> Activity
Please repeat, without alteration, the line containing "D4: diode US1M" and every line that follows it to the end of the entries below, and only those lines.

> Exercise input
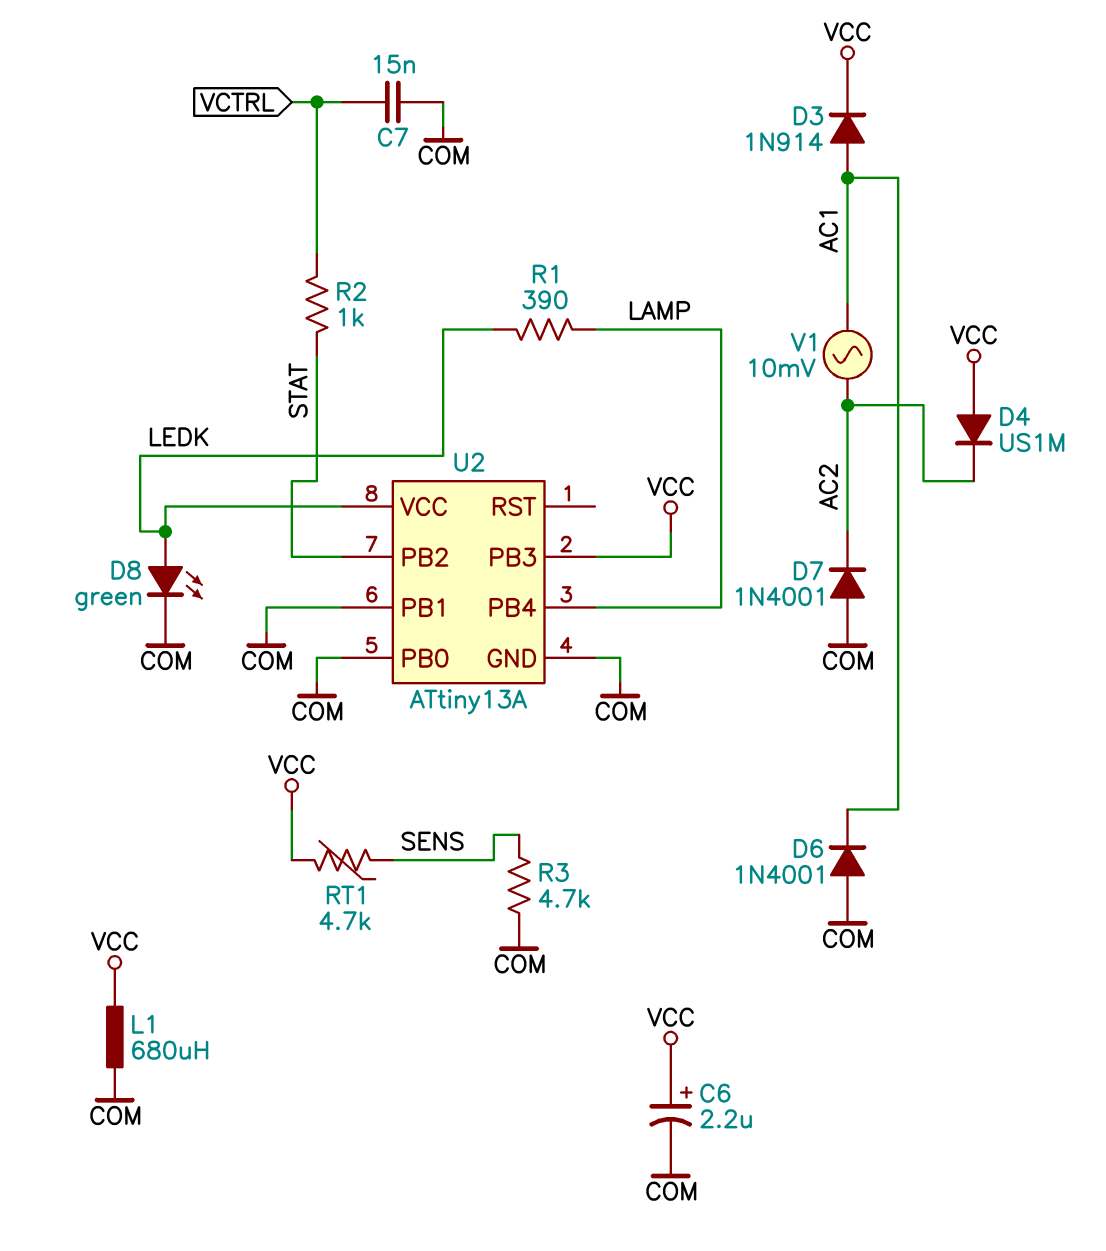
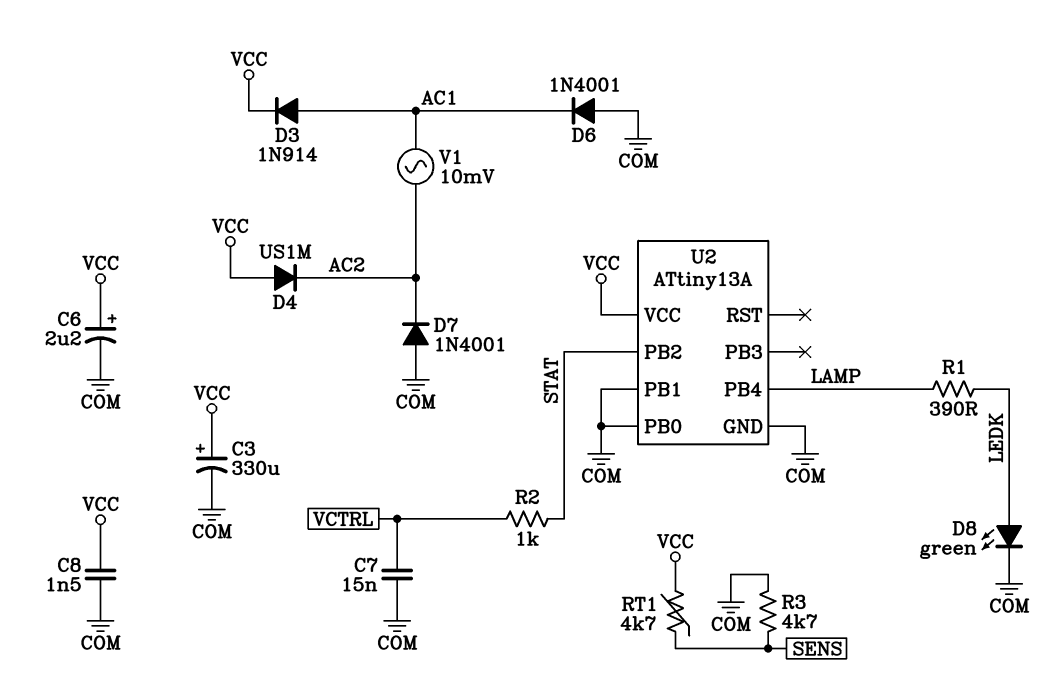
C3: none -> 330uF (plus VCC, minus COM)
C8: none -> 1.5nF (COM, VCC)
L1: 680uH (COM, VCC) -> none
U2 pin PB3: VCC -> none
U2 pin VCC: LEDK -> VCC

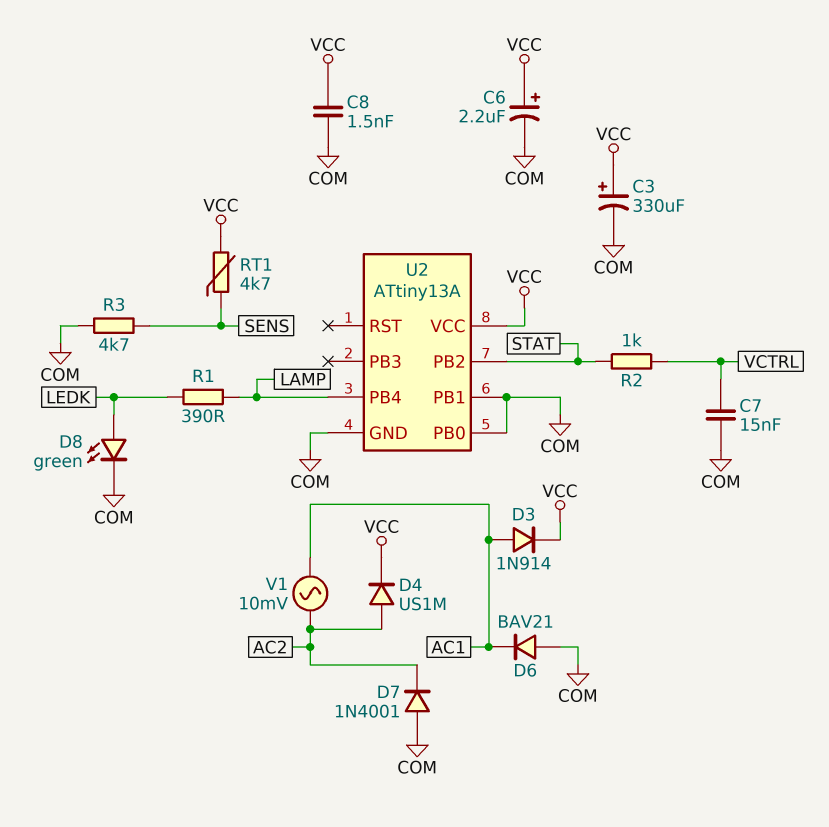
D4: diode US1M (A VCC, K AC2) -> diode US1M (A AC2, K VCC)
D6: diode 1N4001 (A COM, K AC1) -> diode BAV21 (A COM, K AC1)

> Result of this exercise
D4: diode US1M (A VCC, K AC2) -> diode US1M (A AC2, K VCC)
D6: diode 1N4001 (A COM, K AC1) -> diode BAV21 (A COM, K AC1)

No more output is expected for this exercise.